> _WHAT YOU SHOULD DO_
Write out, word for word, the part of the listing below that opens with the line containing "C15: 680pF (GND, N_1) -> 680pF (N_1, N_2)" and closes with the line containing "V1: AC 120V", keeping both of those lines and adding no others.

> _DATA FOR REVIEW_

=== Begin Enclosure ===

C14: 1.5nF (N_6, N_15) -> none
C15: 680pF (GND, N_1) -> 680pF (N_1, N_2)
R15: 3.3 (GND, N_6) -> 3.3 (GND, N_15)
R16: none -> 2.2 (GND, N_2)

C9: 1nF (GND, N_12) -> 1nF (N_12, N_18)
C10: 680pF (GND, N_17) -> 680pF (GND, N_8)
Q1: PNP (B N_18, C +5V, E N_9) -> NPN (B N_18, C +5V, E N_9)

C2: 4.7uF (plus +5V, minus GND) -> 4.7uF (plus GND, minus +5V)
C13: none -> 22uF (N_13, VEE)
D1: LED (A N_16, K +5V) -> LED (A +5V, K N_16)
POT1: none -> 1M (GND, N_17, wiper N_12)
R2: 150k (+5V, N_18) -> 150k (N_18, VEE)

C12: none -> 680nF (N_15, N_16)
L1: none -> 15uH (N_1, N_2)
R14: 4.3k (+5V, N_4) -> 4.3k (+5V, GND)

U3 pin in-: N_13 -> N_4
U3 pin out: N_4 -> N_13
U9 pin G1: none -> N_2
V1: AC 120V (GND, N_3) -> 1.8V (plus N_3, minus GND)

=== End Enclosure ===
=== Begin Enclosure ===

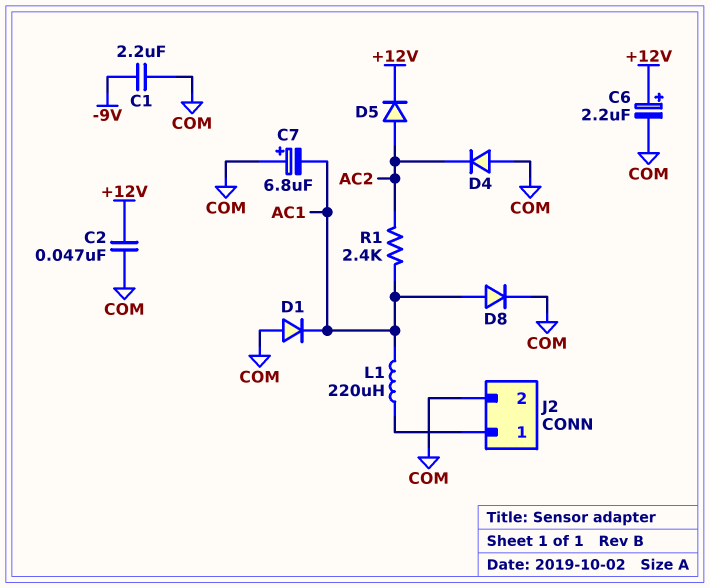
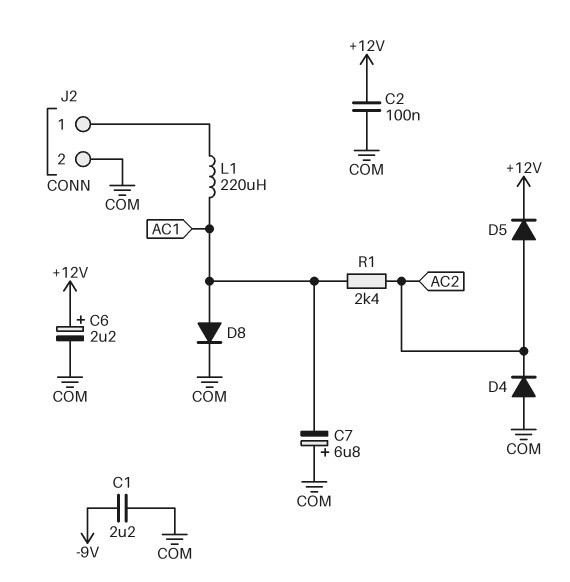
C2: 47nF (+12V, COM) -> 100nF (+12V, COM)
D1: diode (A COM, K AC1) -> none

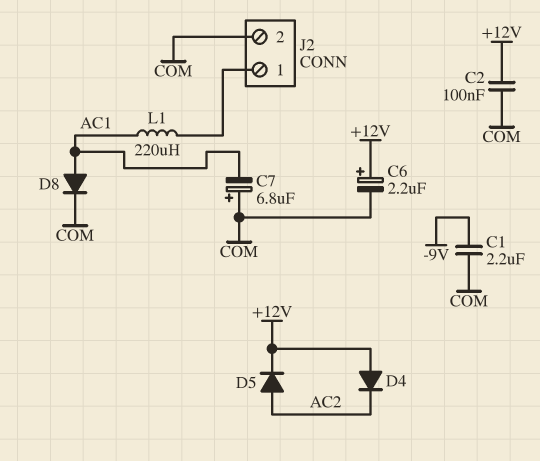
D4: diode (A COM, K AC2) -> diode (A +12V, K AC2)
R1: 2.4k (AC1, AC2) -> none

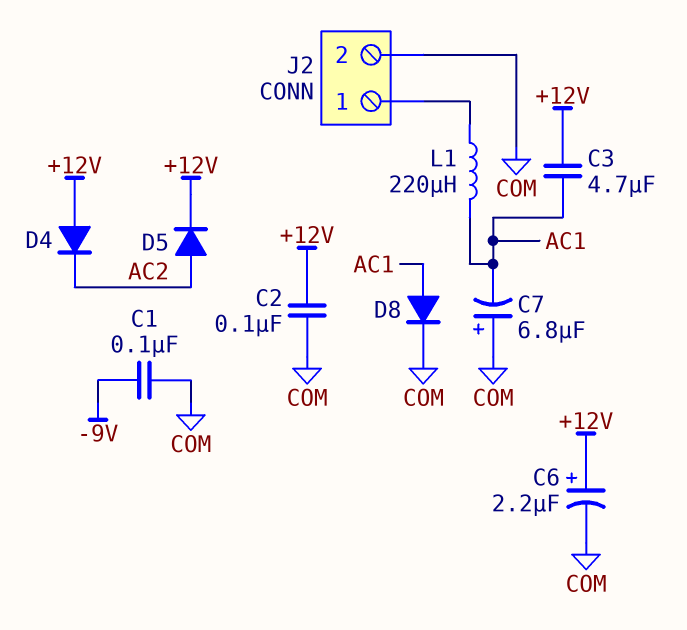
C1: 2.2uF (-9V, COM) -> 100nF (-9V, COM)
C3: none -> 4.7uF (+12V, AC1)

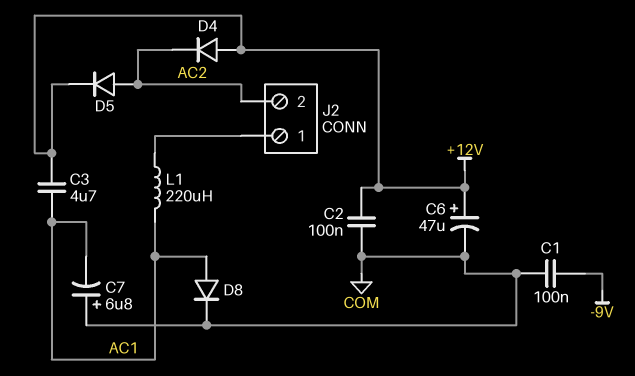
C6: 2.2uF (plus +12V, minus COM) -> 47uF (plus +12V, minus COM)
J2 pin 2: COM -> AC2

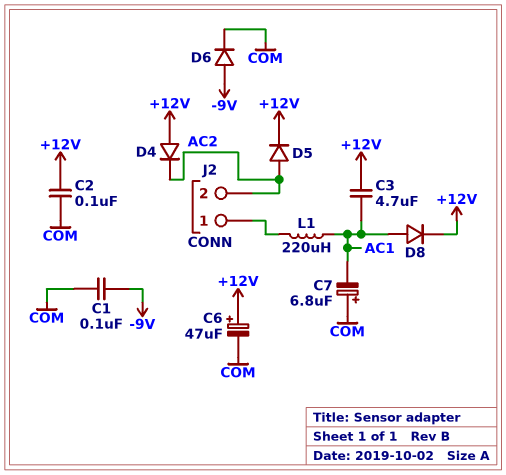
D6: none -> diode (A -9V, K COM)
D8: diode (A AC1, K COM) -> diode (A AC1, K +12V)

=== End Enclosure ===

> _REPLY TO THE EXERCISE_
C15: 680pF (GND, N_1) -> 680pF (N_1, N_2)
R15: 3.3 (GND, N_6) -> 3.3 (GND, N_15)
R16: none -> 2.2 (GND, N_2)

C9: 1nF (GND, N_12) -> 1nF (N_12, N_18)
C10: 680pF (GND, N_17) -> 680pF (GND, N_8)
Q1: PNP (B N_18, C +5V, E N_9) -> NPN (B N_18, C +5V, E N_9)

C2: 4.7uF (plus +5V, minus GND) -> 4.7uF (plus GND, minus +5V)
C13: none -> 22uF (N_13, VEE)
D1: LED (A N_16, K +5V) -> LED (A +5V, K N_16)
POT1: none -> 1M (GND, N_17, wiper N_12)
R2: 150k (+5V, N_18) -> 150k (N_18, VEE)

C12: none -> 680nF (N_15, N_16)
L1: none -> 15uH (N_1, N_2)
R14: 4.3k (+5V, N_4) -> 4.3k (+5V, GND)

U3 pin in-: N_13 -> N_4
U3 pin out: N_4 -> N_13
U9 pin G1: none -> N_2
V1: AC 120V (GND, N_3) -> 1.8V (plus N_3, minus GND)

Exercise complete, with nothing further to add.